Only lines with the string "VCTRL" should be returned from the data below.

Structured diff data:
⁂

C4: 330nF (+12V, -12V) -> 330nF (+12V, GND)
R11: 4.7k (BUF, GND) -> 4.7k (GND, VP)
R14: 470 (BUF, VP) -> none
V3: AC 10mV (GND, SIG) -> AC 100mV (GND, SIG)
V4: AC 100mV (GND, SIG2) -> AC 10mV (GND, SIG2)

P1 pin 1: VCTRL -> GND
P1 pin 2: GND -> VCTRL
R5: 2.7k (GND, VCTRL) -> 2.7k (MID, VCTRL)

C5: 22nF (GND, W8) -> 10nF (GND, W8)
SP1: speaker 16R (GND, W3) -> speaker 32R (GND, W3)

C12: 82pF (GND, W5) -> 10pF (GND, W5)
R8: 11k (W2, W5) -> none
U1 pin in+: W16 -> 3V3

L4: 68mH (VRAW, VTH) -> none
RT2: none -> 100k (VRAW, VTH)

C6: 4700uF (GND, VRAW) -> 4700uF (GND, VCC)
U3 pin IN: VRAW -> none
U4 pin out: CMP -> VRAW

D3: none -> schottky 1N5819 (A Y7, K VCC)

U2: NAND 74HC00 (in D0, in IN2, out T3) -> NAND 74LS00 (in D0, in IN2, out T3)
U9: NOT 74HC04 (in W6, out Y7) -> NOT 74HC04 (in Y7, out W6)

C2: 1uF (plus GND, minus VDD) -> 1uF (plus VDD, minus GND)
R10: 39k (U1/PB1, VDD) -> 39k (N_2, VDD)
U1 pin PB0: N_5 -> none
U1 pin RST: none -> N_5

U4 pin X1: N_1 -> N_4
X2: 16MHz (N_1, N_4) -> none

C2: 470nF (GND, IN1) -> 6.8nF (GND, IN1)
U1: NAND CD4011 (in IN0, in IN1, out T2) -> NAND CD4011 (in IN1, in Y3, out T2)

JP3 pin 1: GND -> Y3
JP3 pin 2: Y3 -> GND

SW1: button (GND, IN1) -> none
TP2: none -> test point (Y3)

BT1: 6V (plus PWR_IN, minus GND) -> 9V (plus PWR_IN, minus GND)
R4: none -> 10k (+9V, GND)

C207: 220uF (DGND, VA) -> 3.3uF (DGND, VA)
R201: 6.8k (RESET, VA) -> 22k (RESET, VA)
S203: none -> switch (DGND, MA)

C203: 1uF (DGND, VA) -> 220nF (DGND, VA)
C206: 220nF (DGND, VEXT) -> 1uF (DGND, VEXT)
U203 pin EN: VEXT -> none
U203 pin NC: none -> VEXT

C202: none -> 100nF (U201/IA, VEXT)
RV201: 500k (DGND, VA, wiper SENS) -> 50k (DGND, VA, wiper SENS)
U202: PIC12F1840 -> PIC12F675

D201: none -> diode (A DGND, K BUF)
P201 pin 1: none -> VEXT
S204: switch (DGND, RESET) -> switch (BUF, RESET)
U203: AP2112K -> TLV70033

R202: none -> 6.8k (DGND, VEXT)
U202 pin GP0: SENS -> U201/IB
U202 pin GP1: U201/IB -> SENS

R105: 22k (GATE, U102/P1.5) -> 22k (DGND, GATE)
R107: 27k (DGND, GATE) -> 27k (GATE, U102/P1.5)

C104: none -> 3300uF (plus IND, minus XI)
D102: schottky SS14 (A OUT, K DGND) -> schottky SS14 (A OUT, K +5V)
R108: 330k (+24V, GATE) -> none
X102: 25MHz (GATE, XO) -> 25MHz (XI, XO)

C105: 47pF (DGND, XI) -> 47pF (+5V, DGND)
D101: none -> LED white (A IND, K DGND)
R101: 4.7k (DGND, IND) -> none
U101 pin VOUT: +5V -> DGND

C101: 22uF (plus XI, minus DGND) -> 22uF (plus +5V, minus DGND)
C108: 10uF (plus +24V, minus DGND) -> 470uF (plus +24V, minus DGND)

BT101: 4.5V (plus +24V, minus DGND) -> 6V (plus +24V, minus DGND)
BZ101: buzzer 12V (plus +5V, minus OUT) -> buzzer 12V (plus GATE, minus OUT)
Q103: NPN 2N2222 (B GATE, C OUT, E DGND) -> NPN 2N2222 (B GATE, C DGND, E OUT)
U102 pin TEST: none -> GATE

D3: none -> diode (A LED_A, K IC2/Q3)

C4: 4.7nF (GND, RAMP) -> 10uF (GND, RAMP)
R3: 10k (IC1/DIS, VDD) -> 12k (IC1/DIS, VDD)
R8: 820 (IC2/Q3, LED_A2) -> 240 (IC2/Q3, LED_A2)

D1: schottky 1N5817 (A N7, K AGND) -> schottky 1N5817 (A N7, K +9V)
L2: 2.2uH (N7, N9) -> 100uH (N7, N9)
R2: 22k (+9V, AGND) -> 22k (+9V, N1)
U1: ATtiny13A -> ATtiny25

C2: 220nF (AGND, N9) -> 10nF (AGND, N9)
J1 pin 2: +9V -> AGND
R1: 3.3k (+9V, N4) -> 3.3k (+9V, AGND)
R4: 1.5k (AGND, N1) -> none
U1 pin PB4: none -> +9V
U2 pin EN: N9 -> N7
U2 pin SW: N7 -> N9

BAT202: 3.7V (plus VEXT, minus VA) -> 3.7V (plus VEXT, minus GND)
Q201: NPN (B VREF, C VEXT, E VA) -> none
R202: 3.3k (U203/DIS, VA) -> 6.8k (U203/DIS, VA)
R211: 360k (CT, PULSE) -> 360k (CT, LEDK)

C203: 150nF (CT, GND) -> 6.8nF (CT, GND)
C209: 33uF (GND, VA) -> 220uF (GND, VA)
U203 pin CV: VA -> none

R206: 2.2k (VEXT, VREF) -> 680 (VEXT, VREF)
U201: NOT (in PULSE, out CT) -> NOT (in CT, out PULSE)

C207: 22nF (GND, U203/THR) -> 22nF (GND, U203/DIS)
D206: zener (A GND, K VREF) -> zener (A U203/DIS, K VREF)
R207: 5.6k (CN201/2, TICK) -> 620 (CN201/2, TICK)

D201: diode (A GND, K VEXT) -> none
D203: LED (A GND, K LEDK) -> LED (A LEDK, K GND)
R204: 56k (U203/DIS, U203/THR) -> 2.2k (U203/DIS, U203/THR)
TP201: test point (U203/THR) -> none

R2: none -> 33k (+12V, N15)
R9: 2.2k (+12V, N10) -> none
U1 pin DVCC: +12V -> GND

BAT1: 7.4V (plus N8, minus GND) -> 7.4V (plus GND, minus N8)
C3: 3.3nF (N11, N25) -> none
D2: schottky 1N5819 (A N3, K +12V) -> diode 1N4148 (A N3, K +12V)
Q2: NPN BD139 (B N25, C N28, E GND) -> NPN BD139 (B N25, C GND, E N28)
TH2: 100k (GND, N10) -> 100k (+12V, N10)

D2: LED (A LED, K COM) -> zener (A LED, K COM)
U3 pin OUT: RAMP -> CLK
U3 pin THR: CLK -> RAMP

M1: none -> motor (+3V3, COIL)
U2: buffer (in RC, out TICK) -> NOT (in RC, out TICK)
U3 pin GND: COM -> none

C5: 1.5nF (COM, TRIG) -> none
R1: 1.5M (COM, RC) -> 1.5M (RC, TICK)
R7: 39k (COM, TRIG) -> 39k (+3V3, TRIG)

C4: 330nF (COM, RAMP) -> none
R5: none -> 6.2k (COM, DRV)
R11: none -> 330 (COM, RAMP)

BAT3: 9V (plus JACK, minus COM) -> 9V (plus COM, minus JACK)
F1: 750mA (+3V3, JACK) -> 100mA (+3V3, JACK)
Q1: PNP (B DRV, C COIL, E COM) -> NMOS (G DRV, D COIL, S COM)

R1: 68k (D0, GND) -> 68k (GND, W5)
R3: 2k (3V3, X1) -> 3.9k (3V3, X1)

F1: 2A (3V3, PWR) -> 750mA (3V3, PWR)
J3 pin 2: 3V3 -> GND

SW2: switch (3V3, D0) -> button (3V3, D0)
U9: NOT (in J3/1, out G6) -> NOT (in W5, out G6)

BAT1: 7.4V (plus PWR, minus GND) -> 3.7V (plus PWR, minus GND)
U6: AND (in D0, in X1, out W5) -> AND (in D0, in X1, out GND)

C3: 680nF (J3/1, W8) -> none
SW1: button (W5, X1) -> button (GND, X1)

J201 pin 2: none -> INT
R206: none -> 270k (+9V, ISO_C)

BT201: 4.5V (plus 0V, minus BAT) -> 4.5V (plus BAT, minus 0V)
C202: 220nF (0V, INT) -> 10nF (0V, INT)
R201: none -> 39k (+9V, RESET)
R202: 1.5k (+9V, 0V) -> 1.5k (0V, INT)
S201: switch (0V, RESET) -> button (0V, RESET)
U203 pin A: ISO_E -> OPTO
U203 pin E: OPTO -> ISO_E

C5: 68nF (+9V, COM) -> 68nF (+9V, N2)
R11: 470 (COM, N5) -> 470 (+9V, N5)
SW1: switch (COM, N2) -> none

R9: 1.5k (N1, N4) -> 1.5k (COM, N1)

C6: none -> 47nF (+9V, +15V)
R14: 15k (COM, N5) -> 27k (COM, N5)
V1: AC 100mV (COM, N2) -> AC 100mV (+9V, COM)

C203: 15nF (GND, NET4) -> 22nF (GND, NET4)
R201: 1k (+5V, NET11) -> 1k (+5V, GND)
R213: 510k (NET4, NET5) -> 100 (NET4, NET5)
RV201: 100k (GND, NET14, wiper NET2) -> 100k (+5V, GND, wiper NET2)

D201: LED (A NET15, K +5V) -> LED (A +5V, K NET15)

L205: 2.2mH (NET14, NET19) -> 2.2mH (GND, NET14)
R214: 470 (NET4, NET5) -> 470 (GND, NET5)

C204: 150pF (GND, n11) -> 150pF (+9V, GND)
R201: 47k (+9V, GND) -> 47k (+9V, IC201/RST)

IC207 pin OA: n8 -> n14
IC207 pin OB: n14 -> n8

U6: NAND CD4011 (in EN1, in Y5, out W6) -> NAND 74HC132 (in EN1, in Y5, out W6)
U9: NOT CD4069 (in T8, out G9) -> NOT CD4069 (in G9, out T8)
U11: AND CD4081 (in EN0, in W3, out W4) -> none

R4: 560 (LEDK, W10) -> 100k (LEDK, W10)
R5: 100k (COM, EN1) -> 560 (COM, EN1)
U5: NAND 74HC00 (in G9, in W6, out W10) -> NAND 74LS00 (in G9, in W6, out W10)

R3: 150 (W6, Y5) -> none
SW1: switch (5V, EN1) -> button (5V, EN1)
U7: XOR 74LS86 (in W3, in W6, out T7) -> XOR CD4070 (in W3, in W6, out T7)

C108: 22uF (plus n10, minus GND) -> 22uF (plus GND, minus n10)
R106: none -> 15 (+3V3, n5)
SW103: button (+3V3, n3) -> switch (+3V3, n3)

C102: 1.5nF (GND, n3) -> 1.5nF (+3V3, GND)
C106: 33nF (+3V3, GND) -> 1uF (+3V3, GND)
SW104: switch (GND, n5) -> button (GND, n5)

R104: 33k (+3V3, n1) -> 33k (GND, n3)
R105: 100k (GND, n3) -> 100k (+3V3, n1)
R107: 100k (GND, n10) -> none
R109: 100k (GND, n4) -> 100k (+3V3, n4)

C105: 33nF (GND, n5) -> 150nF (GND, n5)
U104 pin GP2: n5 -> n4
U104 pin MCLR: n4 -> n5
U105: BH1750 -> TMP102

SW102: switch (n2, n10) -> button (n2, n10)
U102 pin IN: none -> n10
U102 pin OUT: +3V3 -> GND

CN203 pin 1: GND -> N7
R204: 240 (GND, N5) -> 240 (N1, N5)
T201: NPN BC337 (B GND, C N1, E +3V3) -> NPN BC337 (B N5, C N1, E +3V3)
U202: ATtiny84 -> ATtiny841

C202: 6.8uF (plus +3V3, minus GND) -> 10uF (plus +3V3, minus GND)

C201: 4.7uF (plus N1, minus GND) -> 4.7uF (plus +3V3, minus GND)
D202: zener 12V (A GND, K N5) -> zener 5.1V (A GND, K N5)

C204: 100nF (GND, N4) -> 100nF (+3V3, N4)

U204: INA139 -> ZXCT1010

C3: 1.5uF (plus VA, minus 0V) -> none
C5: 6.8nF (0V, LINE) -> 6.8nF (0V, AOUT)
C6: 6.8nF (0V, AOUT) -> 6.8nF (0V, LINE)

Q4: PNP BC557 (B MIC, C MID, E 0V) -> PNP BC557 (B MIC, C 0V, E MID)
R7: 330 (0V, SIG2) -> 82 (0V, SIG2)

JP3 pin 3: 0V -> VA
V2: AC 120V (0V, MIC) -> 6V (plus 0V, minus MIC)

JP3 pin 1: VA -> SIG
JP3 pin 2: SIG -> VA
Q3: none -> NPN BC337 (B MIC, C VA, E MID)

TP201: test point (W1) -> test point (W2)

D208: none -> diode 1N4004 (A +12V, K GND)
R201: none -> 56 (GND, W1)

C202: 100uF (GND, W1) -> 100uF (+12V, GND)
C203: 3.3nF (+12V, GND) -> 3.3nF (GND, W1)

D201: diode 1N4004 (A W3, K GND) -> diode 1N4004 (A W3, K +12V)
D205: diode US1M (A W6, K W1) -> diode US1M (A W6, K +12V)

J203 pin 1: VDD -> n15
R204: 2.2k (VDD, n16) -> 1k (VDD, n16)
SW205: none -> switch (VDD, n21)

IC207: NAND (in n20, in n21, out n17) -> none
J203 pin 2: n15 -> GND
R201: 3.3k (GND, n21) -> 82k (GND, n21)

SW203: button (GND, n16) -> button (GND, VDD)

⁂

- _REPLY TO THE TASK_:
P1 pin 1: VCTRL -> GND
P1 pin 2: GND -> VCTRL
R5: 2.7k (GND, VCTRL) -> 2.7k (MID, VCTRL)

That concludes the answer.